* [Prompt]: Starting with the line that contains "The image size is (924, 1308)." and continuing through the last line of the data, copy those lines word for word. Leave the pictures out.

* [Records]:
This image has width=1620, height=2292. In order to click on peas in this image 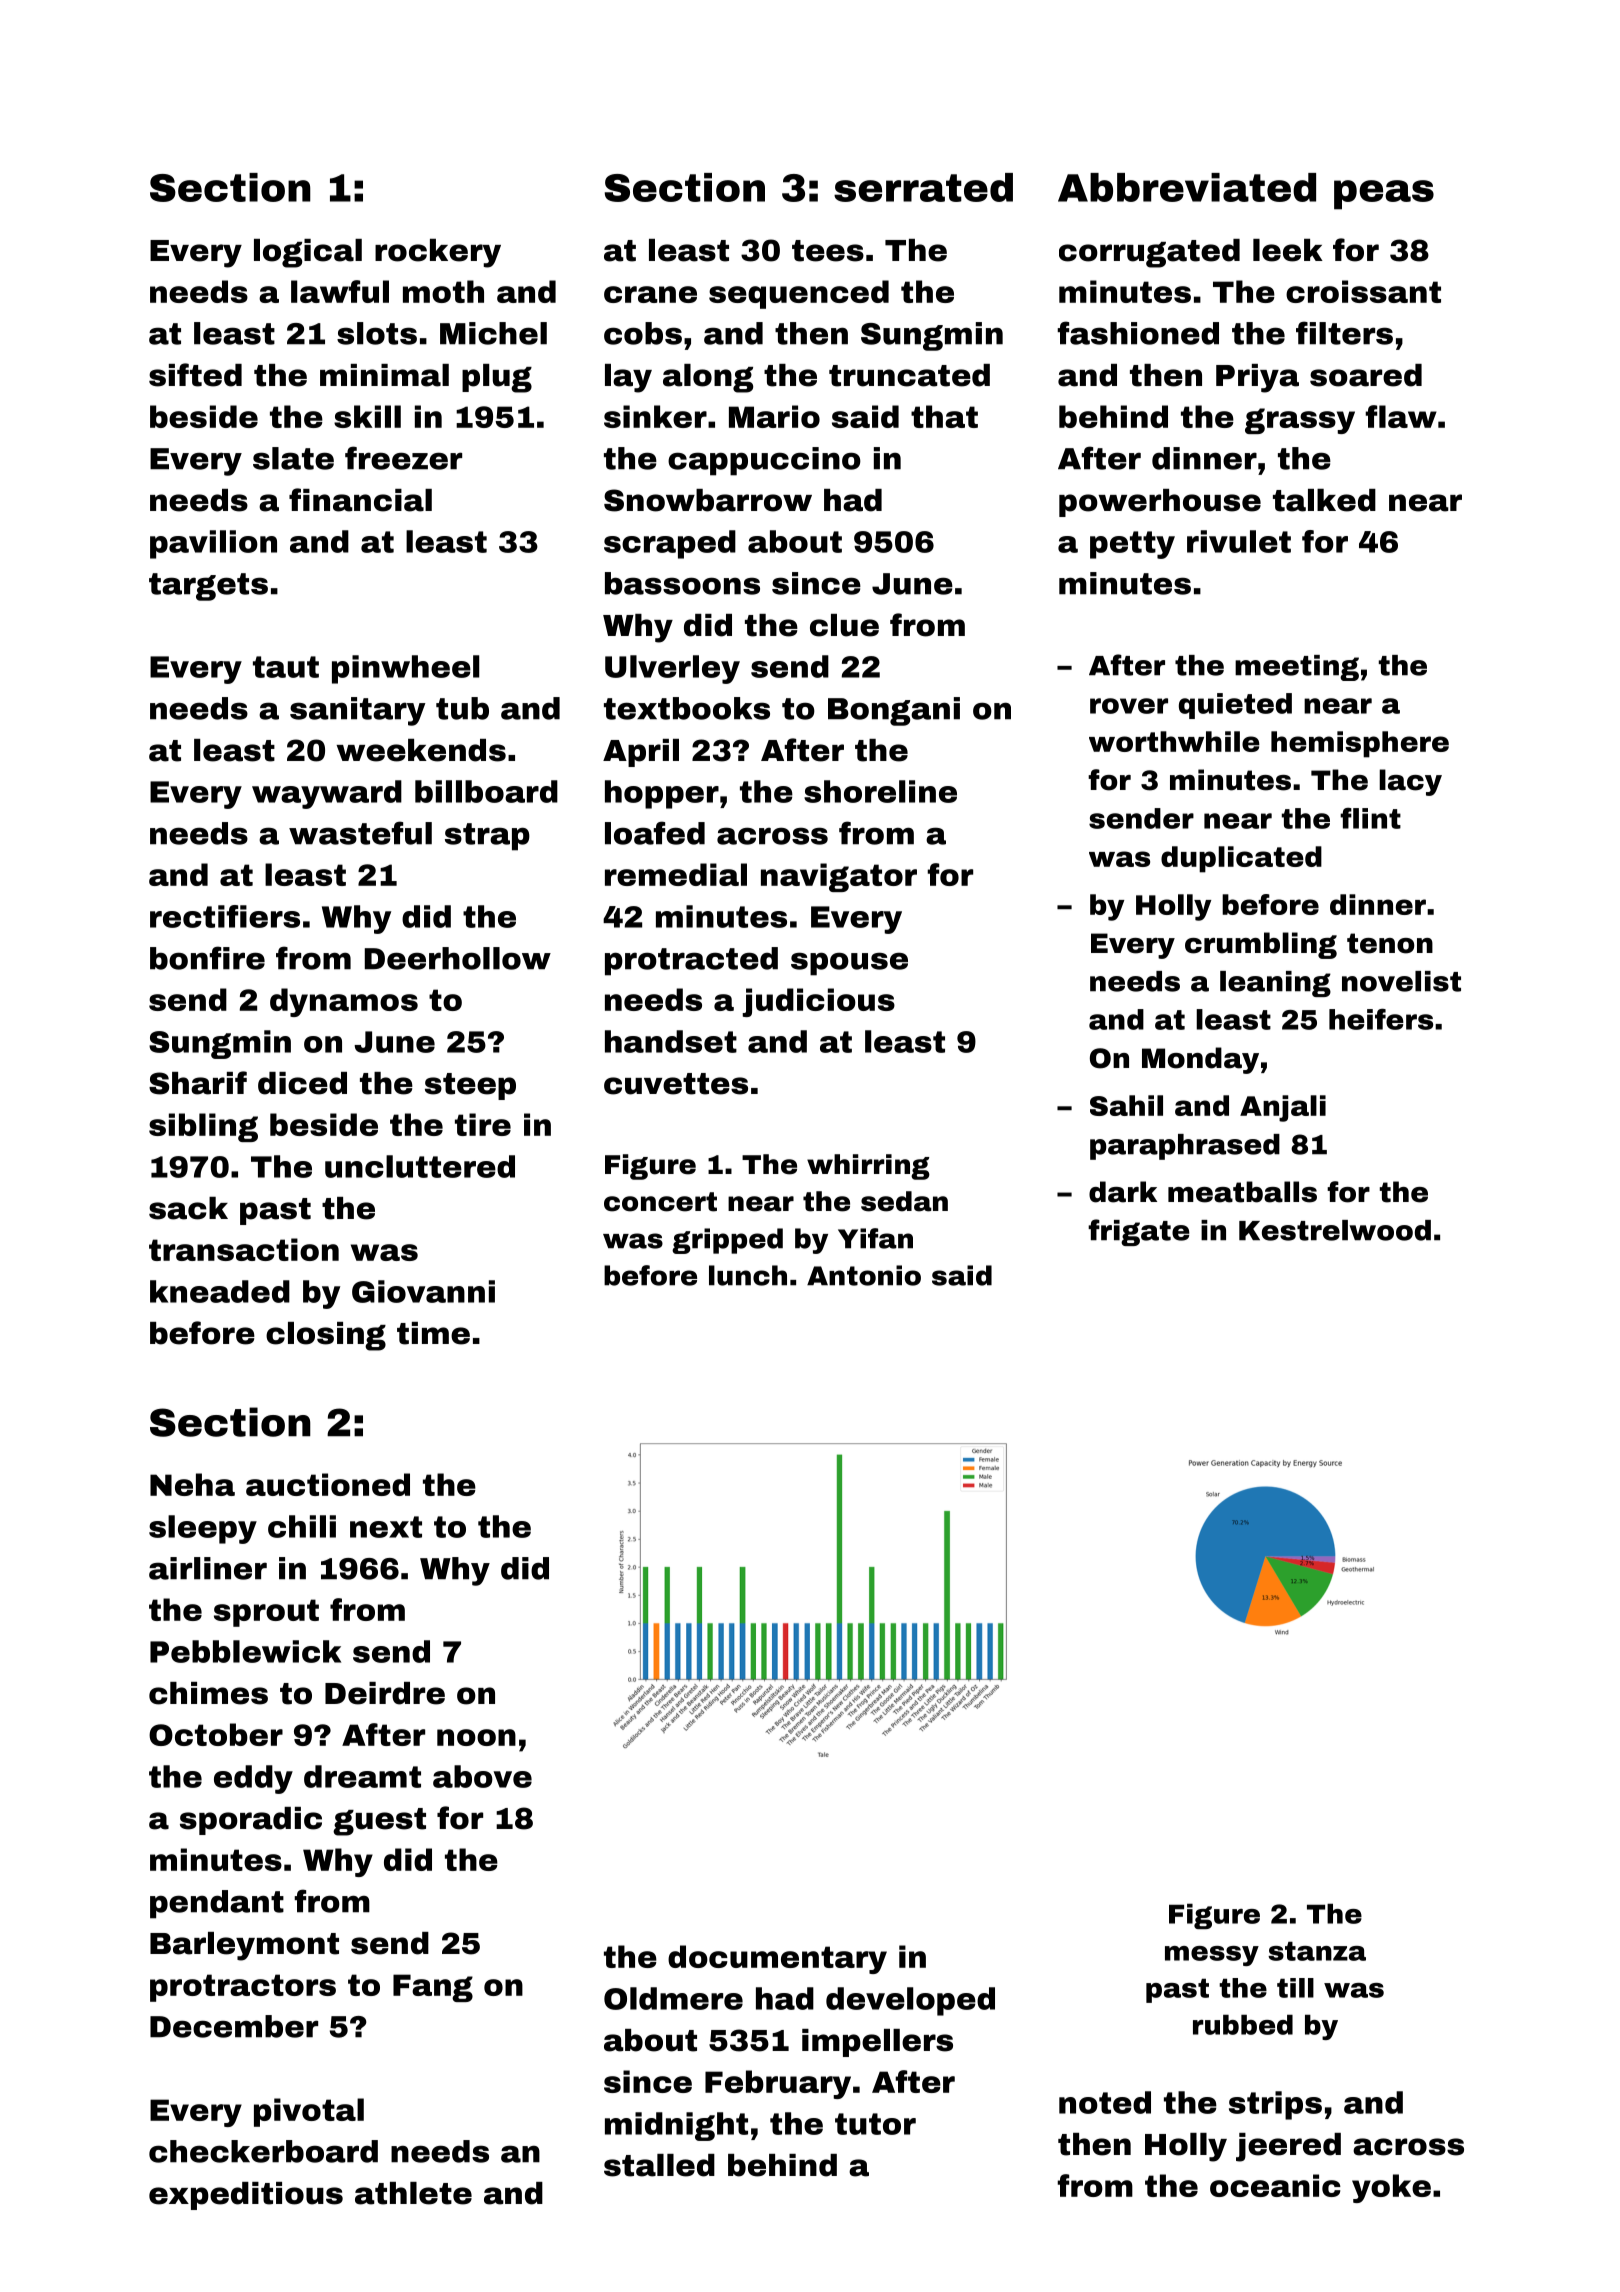, I will do `click(1384, 195)`.
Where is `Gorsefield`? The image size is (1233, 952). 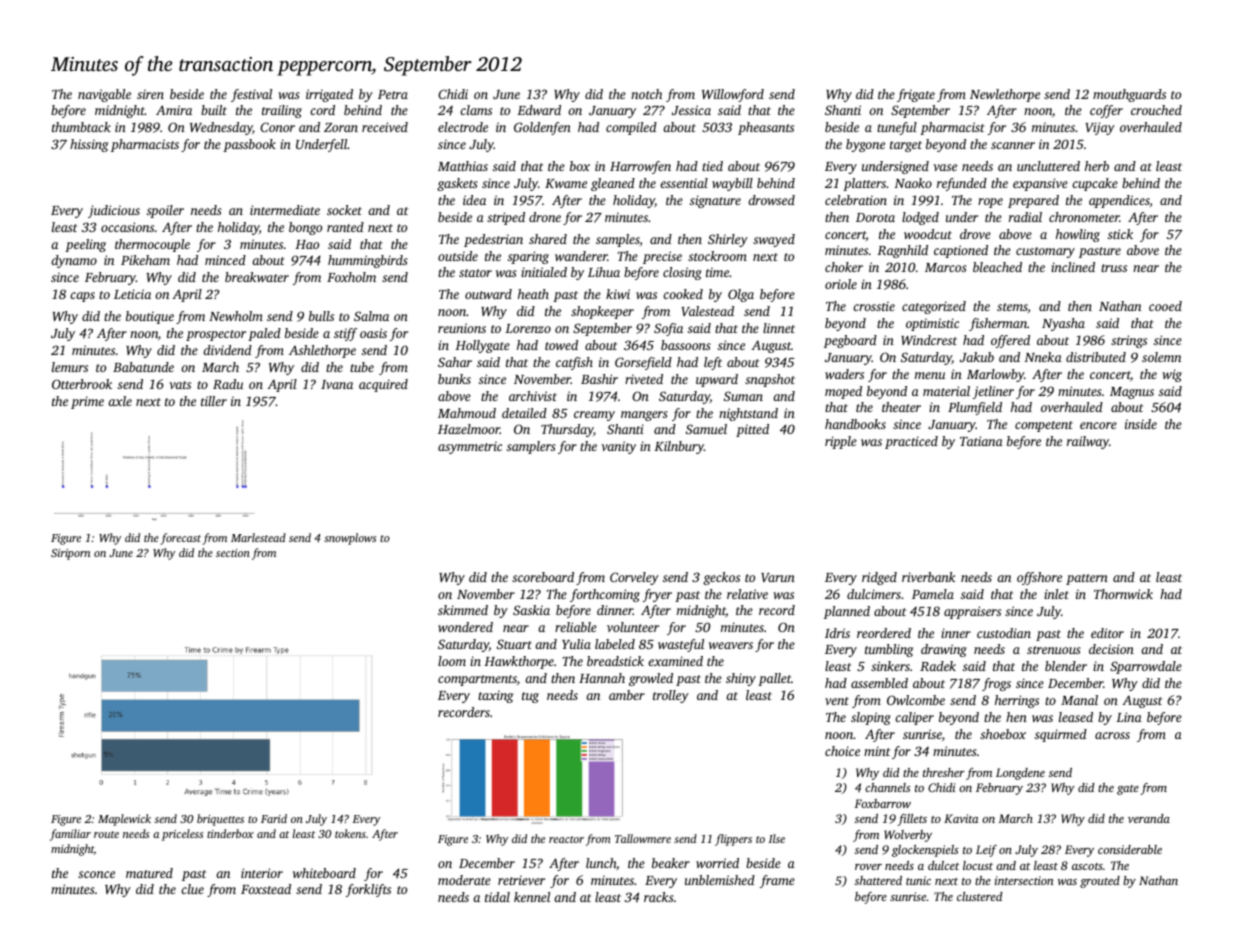 Gorsefield is located at coordinates (643, 363).
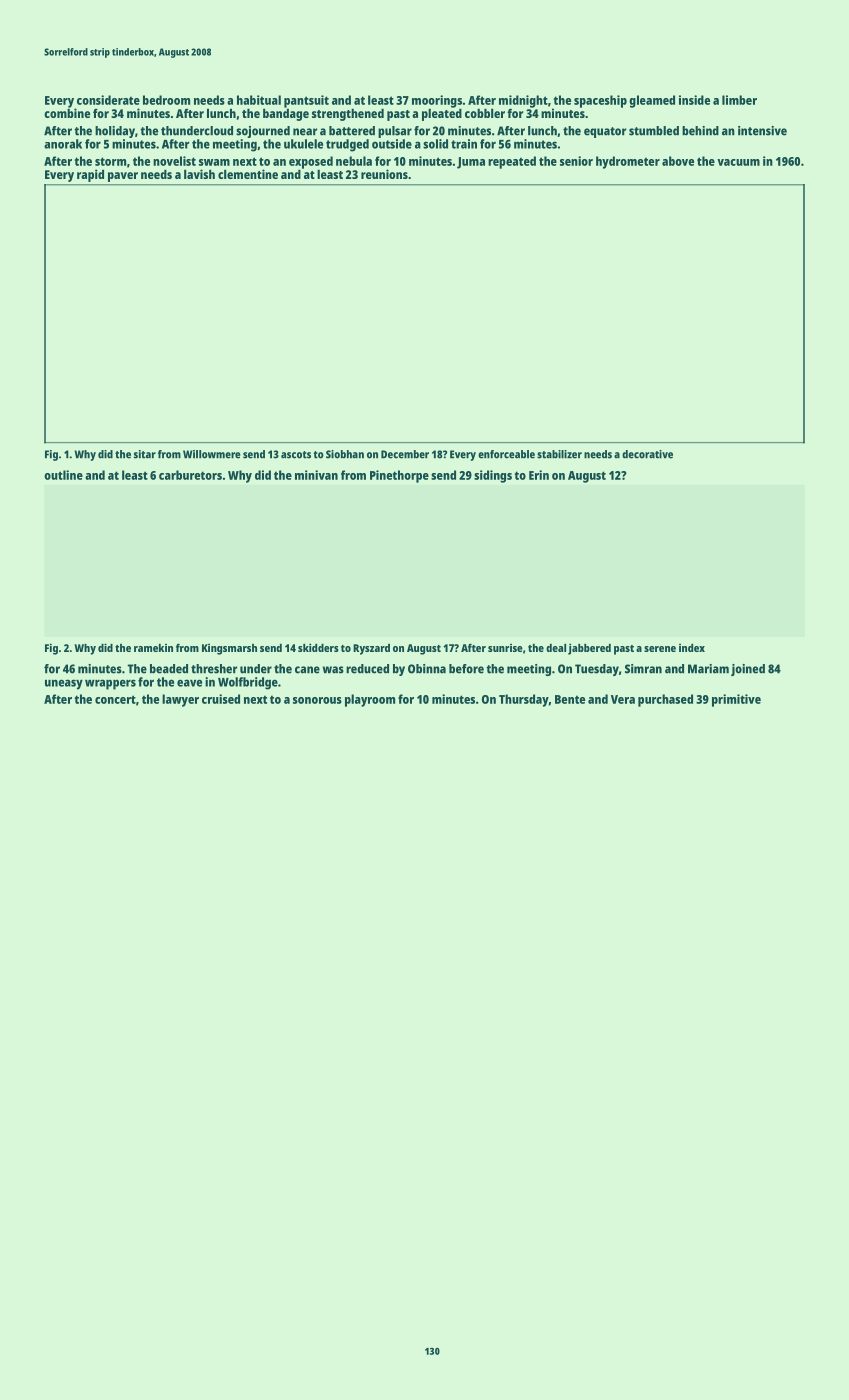  Describe the element at coordinates (145, 454) in the screenshot. I see `sitar` at that location.
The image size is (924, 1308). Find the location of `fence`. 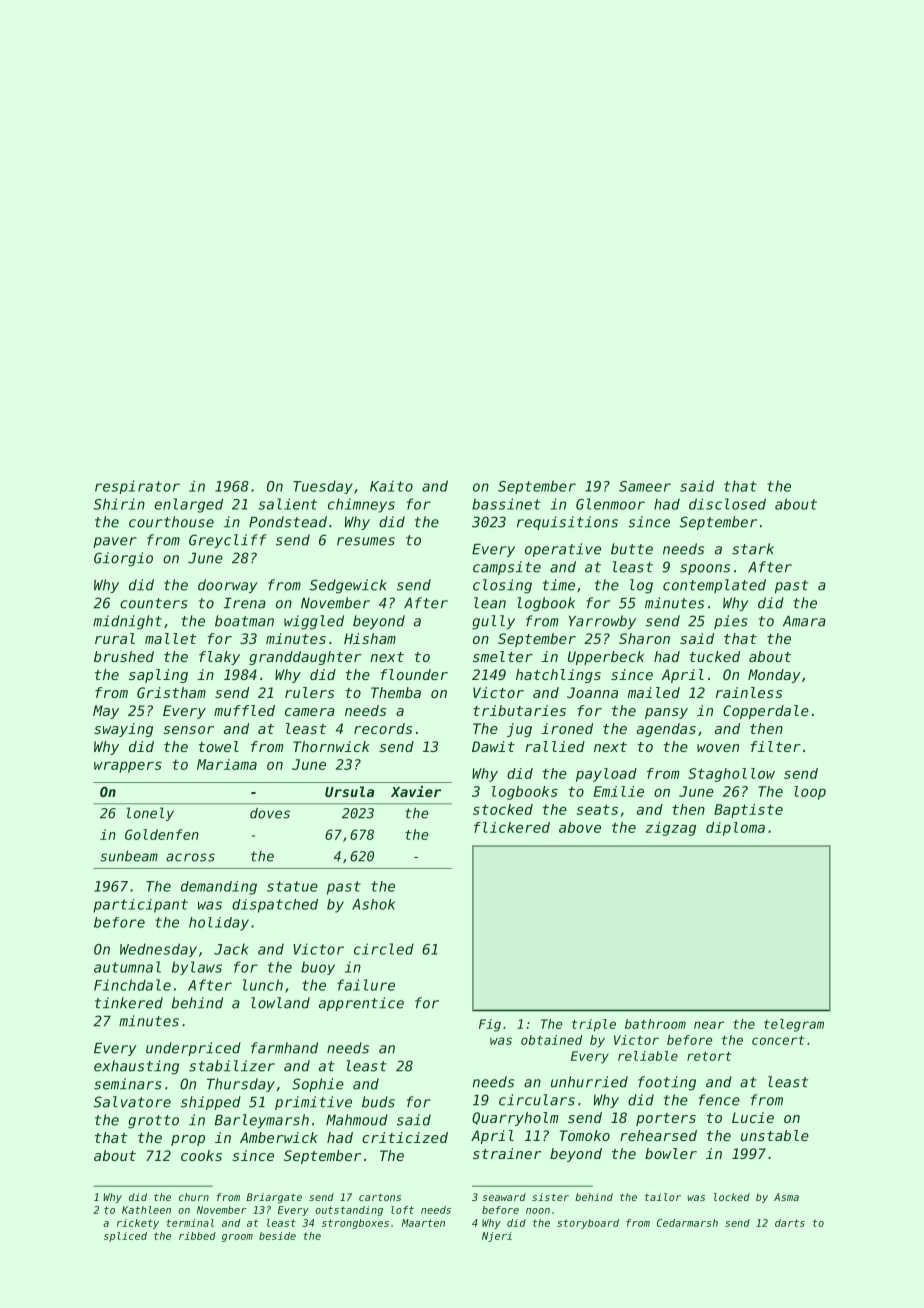

fence is located at coordinates (719, 1100).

* [Solution below]:
The image size is (924, 1308). Find the location of `fence`. 

fence is located at coordinates (719, 1100).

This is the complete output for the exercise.